Aim of the task :: Copy the rows below, from the line with "purple circle: moved 2 px left" through the final row, leaving out the pictures.

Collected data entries

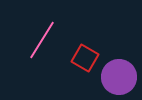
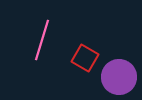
pink line: rotated 15 degrees counterclockwise
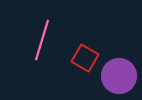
purple circle: moved 1 px up
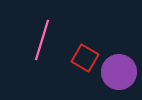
purple circle: moved 4 px up
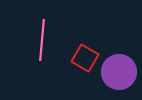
pink line: rotated 12 degrees counterclockwise
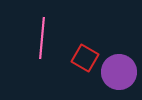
pink line: moved 2 px up
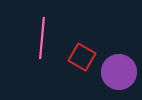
red square: moved 3 px left, 1 px up
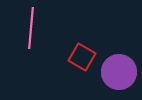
pink line: moved 11 px left, 10 px up
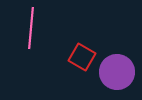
purple circle: moved 2 px left
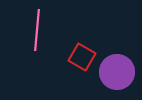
pink line: moved 6 px right, 2 px down
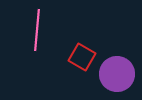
purple circle: moved 2 px down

Expected answer ::
purple circle: moved 2 px left
pink line: moved 6 px right, 2 px down
purple circle: moved 2 px down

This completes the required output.